**Work instruction**
Set down each entry as it stands. Skip the pictures.

(Records drawn from a dataset)
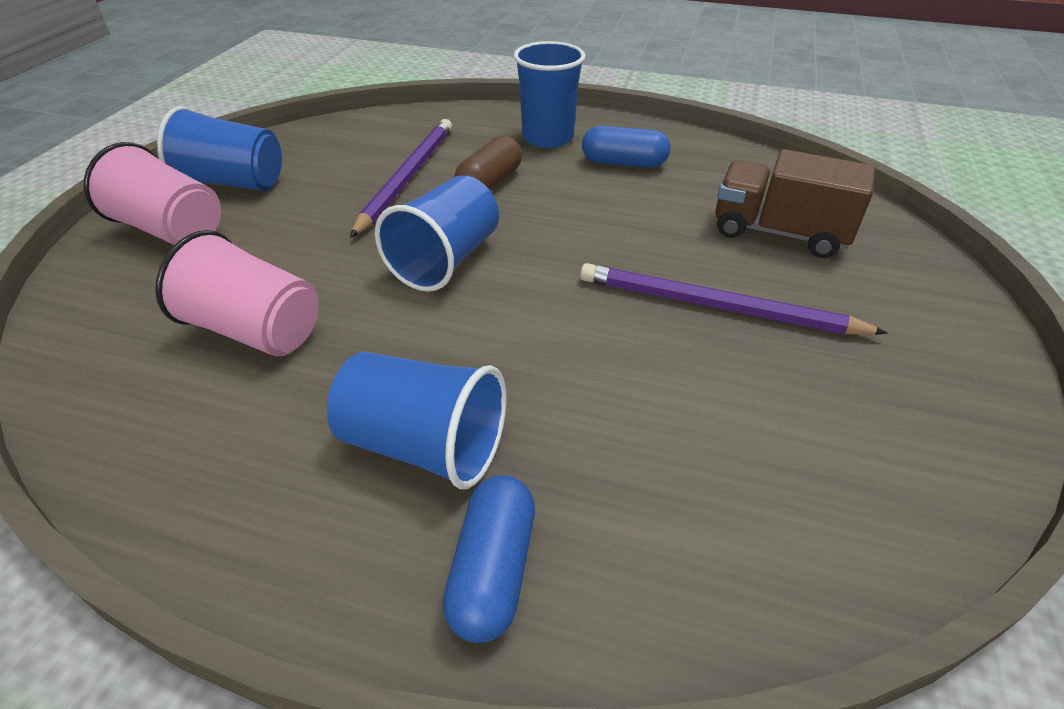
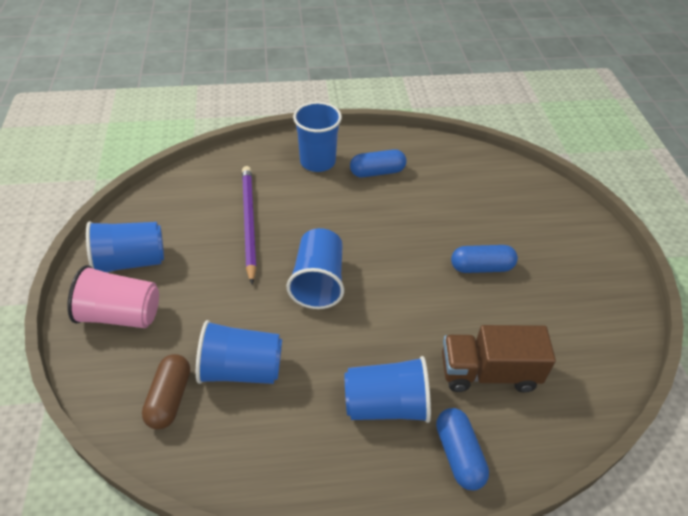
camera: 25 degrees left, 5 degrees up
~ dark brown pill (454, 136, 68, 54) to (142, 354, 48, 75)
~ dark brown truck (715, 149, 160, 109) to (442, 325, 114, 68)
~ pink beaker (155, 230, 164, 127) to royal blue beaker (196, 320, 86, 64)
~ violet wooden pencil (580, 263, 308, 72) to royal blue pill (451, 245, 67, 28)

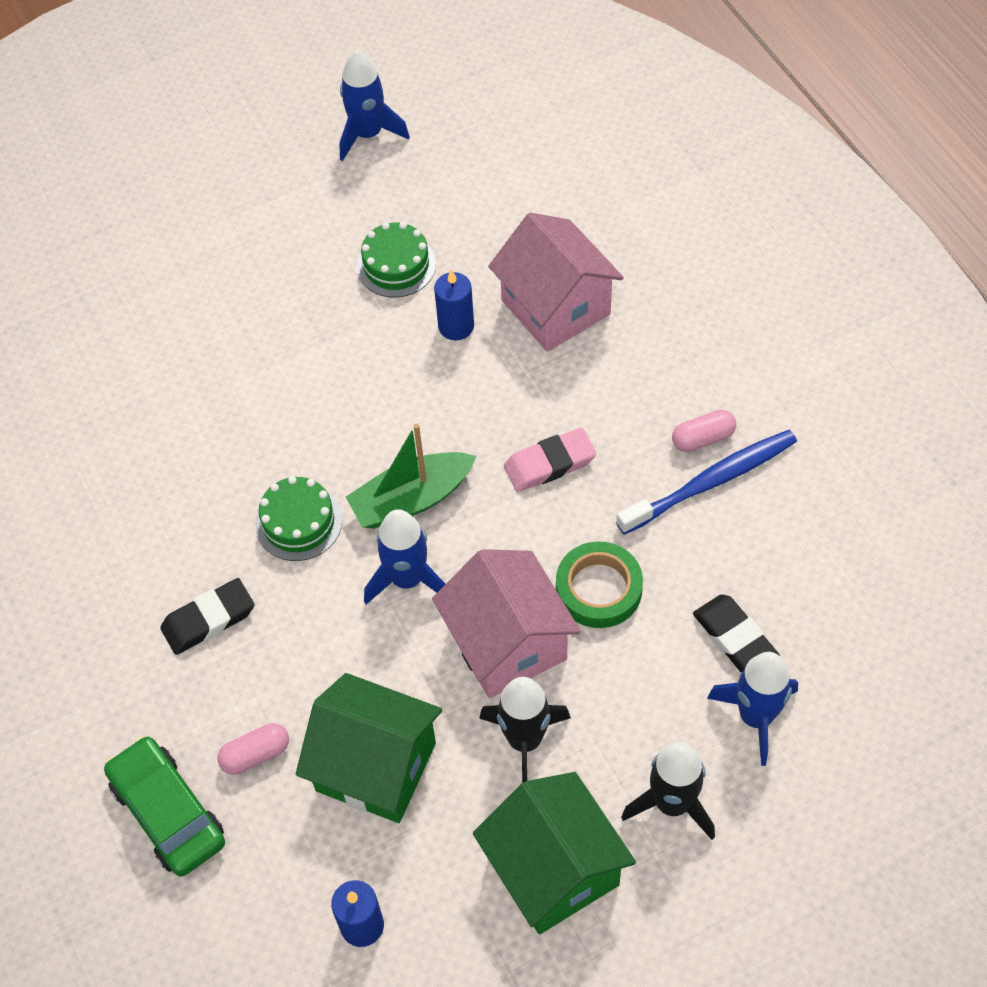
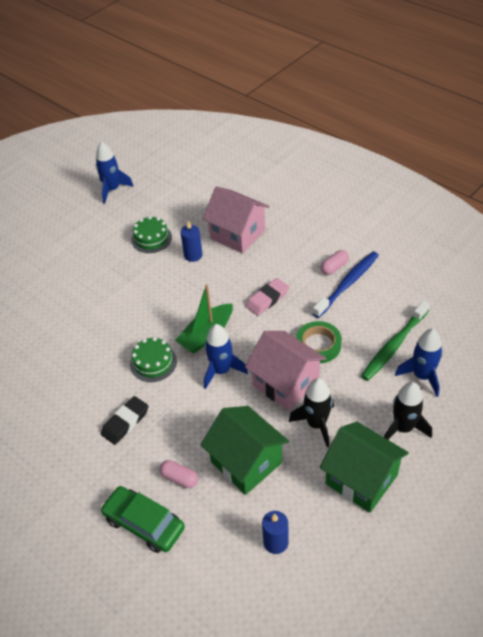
camera: 20 degrees left, 10 degrees down
~ jet-black pencil eraser (693, 594, 87, 79) to leaf-green dental brush (361, 301, 69, 80)
~ leaf-green toy house (296, 673, 146, 150) = (200, 406, 89, 89) 45 degrees clockwise
~ pink pill (217, 723, 72, 52) = (160, 460, 38, 28) 75 degrees clockwise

**Answer space**
camera: 25 degrees left, 5 degrees up
~ dark brown pill (454, 136, 68, 54) to (142, 354, 48, 75)
~ dark brown truck (715, 149, 160, 109) to (442, 325, 114, 68)
~ pink beaker (155, 230, 164, 127) to royal blue beaker (196, 320, 86, 64)
~ violet wooden pencil (580, 263, 308, 72) to royal blue pill (451, 245, 67, 28)

camera: 20 degrees left, 10 degrees down
~ jet-black pencil eraser (693, 594, 87, 79) to leaf-green dental brush (361, 301, 69, 80)
~ leaf-green toy house (296, 673, 146, 150) = (200, 406, 89, 89) 45 degrees clockwise
~ pink pill (217, 723, 72, 52) = (160, 460, 38, 28) 75 degrees clockwise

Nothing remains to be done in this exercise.